--- INSTRUCTIONS TO FOLLOW ---
Set down the data that follows, exactly and completely.

■ ■ ■ ■

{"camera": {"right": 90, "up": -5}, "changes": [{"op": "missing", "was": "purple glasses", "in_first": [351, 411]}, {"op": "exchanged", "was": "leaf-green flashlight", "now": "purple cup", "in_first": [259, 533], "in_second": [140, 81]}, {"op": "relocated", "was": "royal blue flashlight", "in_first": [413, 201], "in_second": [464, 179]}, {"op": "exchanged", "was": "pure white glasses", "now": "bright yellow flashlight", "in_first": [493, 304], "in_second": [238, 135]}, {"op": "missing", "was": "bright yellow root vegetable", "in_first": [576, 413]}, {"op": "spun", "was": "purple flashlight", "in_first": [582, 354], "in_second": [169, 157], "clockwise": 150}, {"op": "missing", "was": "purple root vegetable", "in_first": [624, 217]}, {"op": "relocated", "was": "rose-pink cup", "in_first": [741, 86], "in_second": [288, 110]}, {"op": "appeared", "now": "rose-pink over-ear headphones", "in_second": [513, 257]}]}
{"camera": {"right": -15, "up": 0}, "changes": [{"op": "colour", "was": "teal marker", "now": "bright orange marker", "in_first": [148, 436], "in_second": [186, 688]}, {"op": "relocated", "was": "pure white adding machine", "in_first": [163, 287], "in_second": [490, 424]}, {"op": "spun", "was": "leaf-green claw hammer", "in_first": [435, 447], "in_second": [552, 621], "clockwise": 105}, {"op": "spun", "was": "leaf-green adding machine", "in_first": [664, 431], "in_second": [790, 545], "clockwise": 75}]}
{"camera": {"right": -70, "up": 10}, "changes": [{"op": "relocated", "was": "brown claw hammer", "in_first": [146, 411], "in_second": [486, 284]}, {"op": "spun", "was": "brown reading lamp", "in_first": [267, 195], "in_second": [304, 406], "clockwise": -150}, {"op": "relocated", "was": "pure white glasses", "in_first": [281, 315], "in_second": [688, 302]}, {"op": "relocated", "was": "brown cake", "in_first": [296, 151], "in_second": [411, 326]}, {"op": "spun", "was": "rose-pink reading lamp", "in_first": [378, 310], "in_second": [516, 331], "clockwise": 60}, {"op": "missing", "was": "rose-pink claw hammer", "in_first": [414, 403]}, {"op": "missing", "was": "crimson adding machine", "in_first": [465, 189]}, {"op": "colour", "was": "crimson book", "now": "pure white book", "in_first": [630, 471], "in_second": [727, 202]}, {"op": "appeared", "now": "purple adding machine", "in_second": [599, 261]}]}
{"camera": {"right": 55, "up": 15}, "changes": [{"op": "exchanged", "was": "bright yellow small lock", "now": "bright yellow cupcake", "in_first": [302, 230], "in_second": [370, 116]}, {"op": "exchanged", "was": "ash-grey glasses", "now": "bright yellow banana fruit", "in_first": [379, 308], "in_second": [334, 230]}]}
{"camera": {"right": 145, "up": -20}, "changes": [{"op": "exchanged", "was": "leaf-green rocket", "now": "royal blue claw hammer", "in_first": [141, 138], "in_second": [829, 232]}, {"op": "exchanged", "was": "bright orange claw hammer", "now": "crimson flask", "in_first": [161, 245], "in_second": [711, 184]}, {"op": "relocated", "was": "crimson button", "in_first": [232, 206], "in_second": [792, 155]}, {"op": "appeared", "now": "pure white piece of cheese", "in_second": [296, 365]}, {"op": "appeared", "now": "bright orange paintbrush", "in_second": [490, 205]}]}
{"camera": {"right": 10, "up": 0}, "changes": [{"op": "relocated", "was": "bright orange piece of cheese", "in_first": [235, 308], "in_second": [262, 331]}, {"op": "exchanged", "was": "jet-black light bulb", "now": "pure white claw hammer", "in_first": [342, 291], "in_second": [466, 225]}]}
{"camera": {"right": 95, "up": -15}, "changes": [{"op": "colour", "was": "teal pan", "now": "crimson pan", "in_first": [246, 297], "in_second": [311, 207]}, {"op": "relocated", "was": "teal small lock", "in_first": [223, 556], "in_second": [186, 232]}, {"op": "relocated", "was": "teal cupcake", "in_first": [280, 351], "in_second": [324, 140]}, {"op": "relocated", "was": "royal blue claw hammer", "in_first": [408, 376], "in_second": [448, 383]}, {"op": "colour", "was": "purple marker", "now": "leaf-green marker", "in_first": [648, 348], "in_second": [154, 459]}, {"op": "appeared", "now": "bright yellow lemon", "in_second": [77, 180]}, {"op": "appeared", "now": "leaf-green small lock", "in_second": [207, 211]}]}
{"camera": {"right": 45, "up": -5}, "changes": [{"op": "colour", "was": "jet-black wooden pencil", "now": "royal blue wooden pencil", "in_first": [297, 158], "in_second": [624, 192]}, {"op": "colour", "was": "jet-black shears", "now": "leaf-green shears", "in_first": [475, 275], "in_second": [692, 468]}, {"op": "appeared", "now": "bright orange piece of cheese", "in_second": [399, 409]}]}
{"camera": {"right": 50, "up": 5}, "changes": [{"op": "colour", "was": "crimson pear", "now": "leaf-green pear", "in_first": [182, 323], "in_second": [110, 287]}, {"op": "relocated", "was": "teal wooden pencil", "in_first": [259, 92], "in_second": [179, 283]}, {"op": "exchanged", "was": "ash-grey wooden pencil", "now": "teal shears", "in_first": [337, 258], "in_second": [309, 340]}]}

■ ■ ■ ■

--- EXERCISE RESPONSE ---
{"camera": {"right": 90, "up": -5}, "changes": [{"op": "missing", "was": "purple glasses", "in_first": [351, 411]}, {"op": "exchanged", "was": "leaf-green flashlight", "now": "purple cup", "in_first": [259, 533], "in_second": [140, 81]}, {"op": "relocated", "was": "royal blue flashlight", "in_first": [413, 201], "in_second": [464, 179]}, {"op": "exchanged", "was": "pure white glasses", "now": "bright yellow flashlight", "in_first": [493, 304], "in_second": [238, 135]}, {"op": "missing", "was": "bright yellow root vegetable", "in_first": [576, 413]}, {"op": "spun", "was": "purple flashlight", "in_first": [582, 354], "in_second": [169, 157], "clockwise": 150}, {"op": "missing", "was": "purple root vegetable", "in_first": [624, 217]}, {"op": "relocated", "was": "rose-pink cup", "in_first": [741, 86], "in_second": [288, 110]}, {"op": "appeared", "now": "rose-pink over-ear headphones", "in_second": [513, 257]}]}
{"camera": {"right": -15, "up": 0}, "changes": [{"op": "colour", "was": "teal marker", "now": "bright orange marker", "in_first": [148, 436], "in_second": [186, 688]}, {"op": "relocated", "was": "pure white adding machine", "in_first": [163, 287], "in_second": [490, 424]}, {"op": "spun", "was": "leaf-green claw hammer", "in_first": [435, 447], "in_second": [552, 621], "clockwise": 105}, {"op": "spun", "was": "leaf-green adding machine", "in_first": [664, 431], "in_second": [790, 545], "clockwise": 75}]}
{"camera": {"right": -70, "up": 10}, "changes": [{"op": "relocated", "was": "brown claw hammer", "in_first": [146, 411], "in_second": [486, 284]}, {"op": "spun", "was": "brown reading lamp", "in_first": [267, 195], "in_second": [304, 406], "clockwise": -150}, {"op": "relocated", "was": "pure white glasses", "in_first": [281, 315], "in_second": [688, 302]}, {"op": "relocated", "was": "brown cake", "in_first": [296, 151], "in_second": [411, 326]}, {"op": "spun", "was": "rose-pink reading lamp", "in_first": [378, 310], "in_second": [516, 331], "clockwise": 60}, {"op": "missing", "was": "rose-pink claw hammer", "in_first": [414, 403]}, {"op": "missing", "was": "crimson adding machine", "in_first": [465, 189]}, {"op": "colour", "was": "crimson book", "now": "pure white book", "in_first": [630, 471], "in_second": [727, 202]}, {"op": "appeared", "now": "purple adding machine", "in_second": [599, 261]}]}
{"camera": {"right": 55, "up": 15}, "changes": [{"op": "exchanged", "was": "bright yellow small lock", "now": "bright yellow cupcake", "in_first": [302, 230], "in_second": [370, 116]}, {"op": "exchanged", "was": "ash-grey glasses", "now": "bright yellow banana fruit", "in_first": [379, 308], "in_second": [334, 230]}]}
{"camera": {"right": 145, "up": -20}, "changes": [{"op": "exchanged", "was": "leaf-green rocket", "now": "royal blue claw hammer", "in_first": [141, 138], "in_second": [829, 232]}, {"op": "exchanged", "was": "bright orange claw hammer", "now": "crimson flask", "in_first": [161, 245], "in_second": [711, 184]}, {"op": "relocated", "was": "crimson button", "in_first": [232, 206], "in_second": [792, 155]}, {"op": "appeared", "now": "pure white piece of cheese", "in_second": [296, 365]}, {"op": "appeared", "now": "bright orange paintbrush", "in_second": [490, 205]}]}
{"camera": {"right": 10, "up": 0}, "changes": [{"op": "relocated", "was": "bright orange piece of cheese", "in_first": [235, 308], "in_second": [262, 331]}, {"op": "exchanged", "was": "jet-black light bulb", "now": "pure white claw hammer", "in_first": [342, 291], "in_second": [466, 225]}]}
{"camera": {"right": 95, "up": -15}, "changes": [{"op": "colour", "was": "teal pan", "now": "crimson pan", "in_first": [246, 297], "in_second": [311, 207]}, {"op": "relocated", "was": "teal small lock", "in_first": [223, 556], "in_second": [186, 232]}, {"op": "relocated", "was": "teal cupcake", "in_first": [280, 351], "in_second": [324, 140]}, {"op": "relocated", "was": "royal blue claw hammer", "in_first": [408, 376], "in_second": [448, 383]}, {"op": "colour", "was": "purple marker", "now": "leaf-green marker", "in_first": [648, 348], "in_second": [154, 459]}, {"op": "appeared", "now": "bright yellow lemon", "in_second": [77, 180]}, {"op": "appeared", "now": "leaf-green small lock", "in_second": [207, 211]}]}
{"camera": {"right": 45, "up": -5}, "changes": [{"op": "colour", "was": "jet-black wooden pencil", "now": "royal blue wooden pencil", "in_first": [297, 158], "in_second": [624, 192]}, {"op": "colour", "was": "jet-black shears", "now": "leaf-green shears", "in_first": [475, 275], "in_second": [692, 468]}, {"op": "appeared", "now": "bright orange piece of cheese", "in_second": [399, 409]}]}
{"camera": {"right": 50, "up": 5}, "changes": [{"op": "colour", "was": "crimson pear", "now": "leaf-green pear", "in_first": [182, 323], "in_second": [110, 287]}, {"op": "relocated", "was": "teal wooden pencil", "in_first": [259, 92], "in_second": [179, 283]}, {"op": "exchanged", "was": "ash-grey wooden pencil", "now": "teal shears", "in_first": [337, 258], "in_second": [309, 340]}]}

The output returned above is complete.